= EXERCISE OBJECTIVE =
How many lines of the listing contain the string "every", with case taken into account? Count them and reply with the number alone.

= MATERIAL PROVIDED =
>>>>
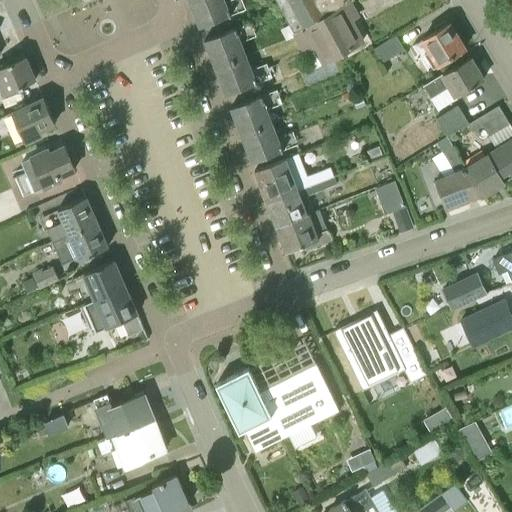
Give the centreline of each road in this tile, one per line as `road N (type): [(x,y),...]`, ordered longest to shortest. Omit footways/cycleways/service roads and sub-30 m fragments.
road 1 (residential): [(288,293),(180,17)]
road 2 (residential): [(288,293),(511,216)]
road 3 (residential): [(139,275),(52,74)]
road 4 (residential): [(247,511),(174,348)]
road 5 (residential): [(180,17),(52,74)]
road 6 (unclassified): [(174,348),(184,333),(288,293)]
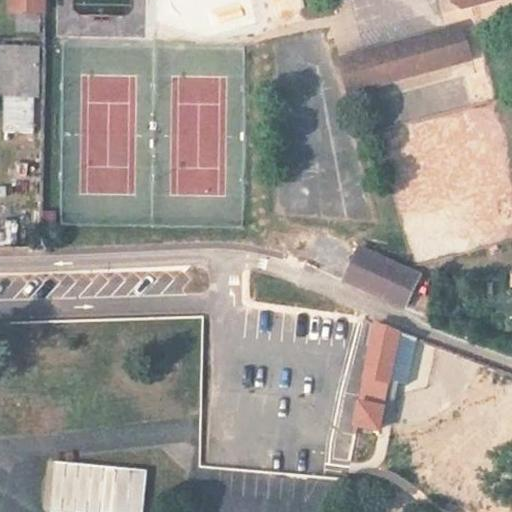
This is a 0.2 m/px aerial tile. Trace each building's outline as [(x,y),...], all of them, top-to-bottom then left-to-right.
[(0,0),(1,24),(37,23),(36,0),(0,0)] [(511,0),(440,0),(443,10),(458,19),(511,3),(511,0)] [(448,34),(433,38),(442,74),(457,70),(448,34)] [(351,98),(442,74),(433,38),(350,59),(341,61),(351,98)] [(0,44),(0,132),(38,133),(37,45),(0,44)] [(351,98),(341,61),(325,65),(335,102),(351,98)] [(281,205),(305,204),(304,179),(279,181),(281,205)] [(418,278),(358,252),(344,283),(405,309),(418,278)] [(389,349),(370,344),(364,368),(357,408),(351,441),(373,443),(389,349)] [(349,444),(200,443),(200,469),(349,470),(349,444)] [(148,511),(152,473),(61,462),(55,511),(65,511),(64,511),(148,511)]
<<<<
>>>>
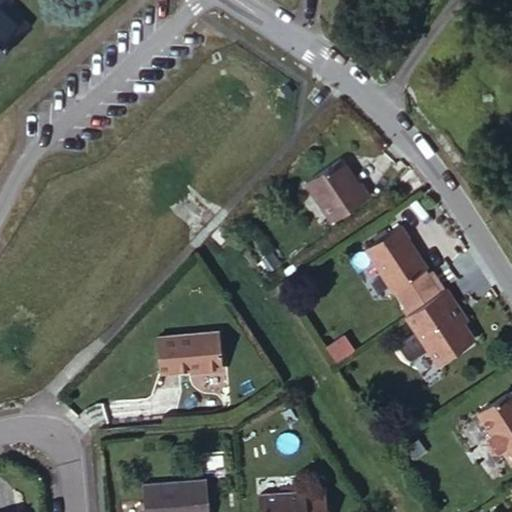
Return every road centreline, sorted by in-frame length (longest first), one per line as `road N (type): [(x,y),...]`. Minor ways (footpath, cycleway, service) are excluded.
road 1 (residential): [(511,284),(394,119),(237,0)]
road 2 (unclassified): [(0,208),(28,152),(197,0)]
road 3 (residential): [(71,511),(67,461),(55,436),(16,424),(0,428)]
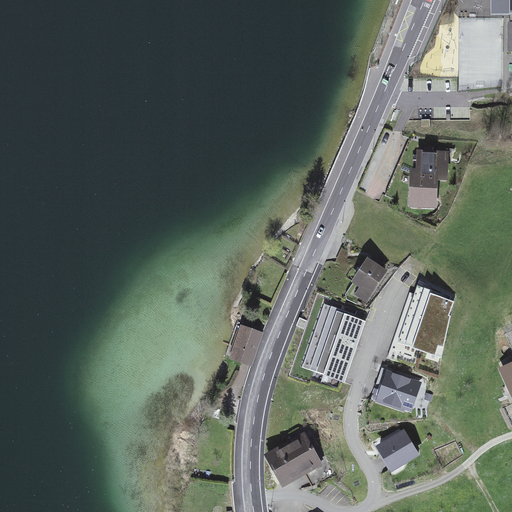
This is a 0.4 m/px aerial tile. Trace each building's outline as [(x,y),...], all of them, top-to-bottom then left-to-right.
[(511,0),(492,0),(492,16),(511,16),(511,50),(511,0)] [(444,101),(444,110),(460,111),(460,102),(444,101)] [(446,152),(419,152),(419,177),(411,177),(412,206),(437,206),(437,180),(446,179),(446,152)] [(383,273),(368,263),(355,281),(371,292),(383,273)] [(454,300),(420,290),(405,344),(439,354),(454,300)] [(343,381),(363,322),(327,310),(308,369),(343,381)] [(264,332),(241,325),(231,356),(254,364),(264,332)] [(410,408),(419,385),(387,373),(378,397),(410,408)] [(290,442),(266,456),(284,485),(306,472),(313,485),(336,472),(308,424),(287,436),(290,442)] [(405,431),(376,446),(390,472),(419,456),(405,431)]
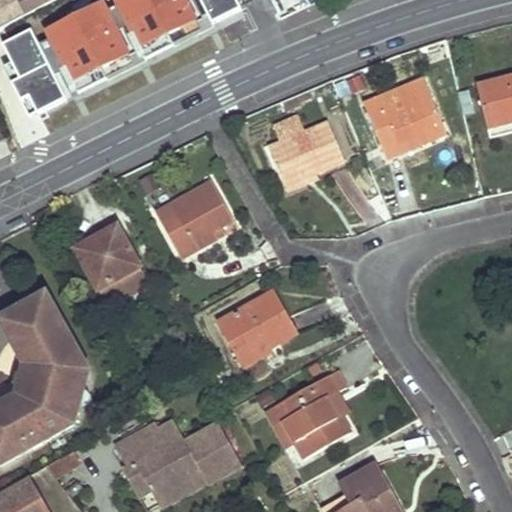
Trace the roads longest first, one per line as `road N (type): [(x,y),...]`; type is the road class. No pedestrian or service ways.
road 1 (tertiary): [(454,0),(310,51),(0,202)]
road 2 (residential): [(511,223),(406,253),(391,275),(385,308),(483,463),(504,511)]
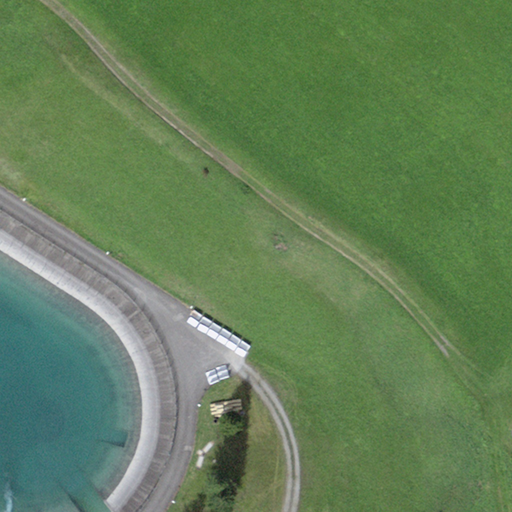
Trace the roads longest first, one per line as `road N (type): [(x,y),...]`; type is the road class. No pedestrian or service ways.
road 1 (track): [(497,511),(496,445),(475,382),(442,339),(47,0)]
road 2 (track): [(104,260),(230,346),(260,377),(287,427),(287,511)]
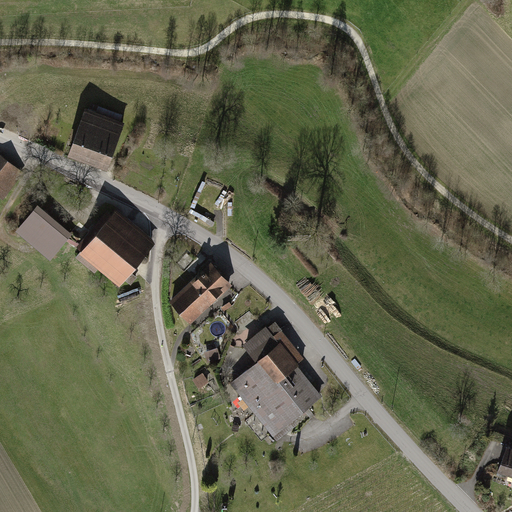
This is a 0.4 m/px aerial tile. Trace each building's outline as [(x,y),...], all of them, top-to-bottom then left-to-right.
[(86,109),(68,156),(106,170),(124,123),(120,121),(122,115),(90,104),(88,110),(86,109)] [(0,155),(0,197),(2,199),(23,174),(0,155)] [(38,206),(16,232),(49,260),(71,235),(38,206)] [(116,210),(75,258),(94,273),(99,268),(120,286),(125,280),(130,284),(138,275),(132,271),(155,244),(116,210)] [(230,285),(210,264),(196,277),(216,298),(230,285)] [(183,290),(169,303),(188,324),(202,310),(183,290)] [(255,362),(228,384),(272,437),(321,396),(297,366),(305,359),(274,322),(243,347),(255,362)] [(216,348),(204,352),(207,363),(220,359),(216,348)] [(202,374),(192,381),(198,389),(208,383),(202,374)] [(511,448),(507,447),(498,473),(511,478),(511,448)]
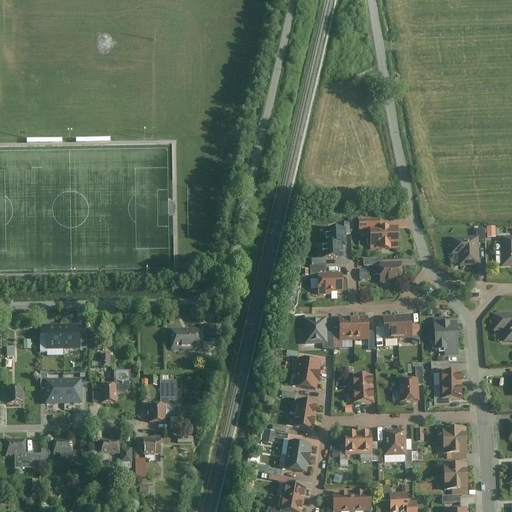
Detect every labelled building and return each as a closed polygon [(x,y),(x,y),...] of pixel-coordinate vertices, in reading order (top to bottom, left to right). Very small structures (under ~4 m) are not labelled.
<<<<
= RESULT OF THIS EXERCISE =
2